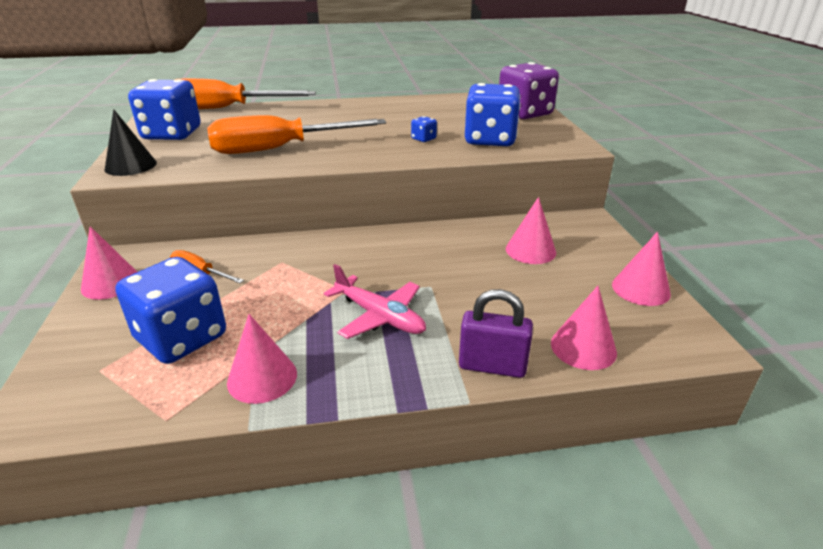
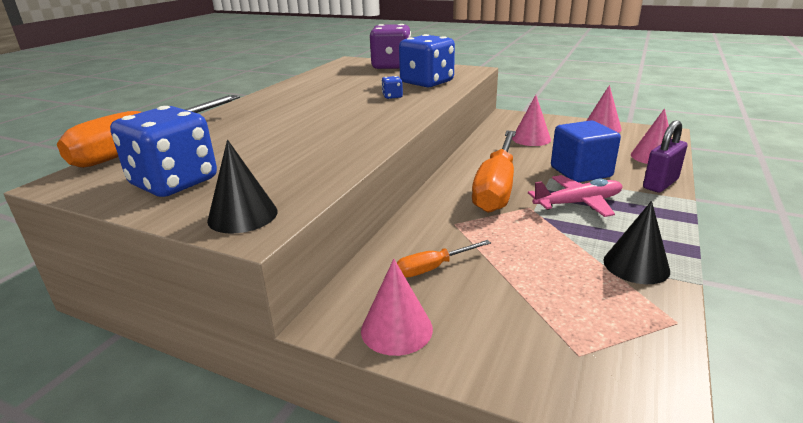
camera: 55 degrees left, 5 degrees down
(182, 338) = (550, 296): blue dice -> none
(262, 377) = (636, 265): pink cone -> black cone
(279, 149) = (325, 142): orange screwdriver -> orange screwdriver (496, 187)
(466, 302) = (580, 172): none -> blue cube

HOW TO COMPLETE THIS TASK: Taking each record in turn, retype it exactly and drop any picture.

RESPONSE TO THE TASK:
camera: 55 degrees left, 5 degrees down
(182, 338) = (550, 296): blue dice -> none
(262, 377) = (636, 265): pink cone -> black cone
(279, 149) = (325, 142): orange screwdriver -> orange screwdriver (496, 187)
(466, 302) = (580, 172): none -> blue cube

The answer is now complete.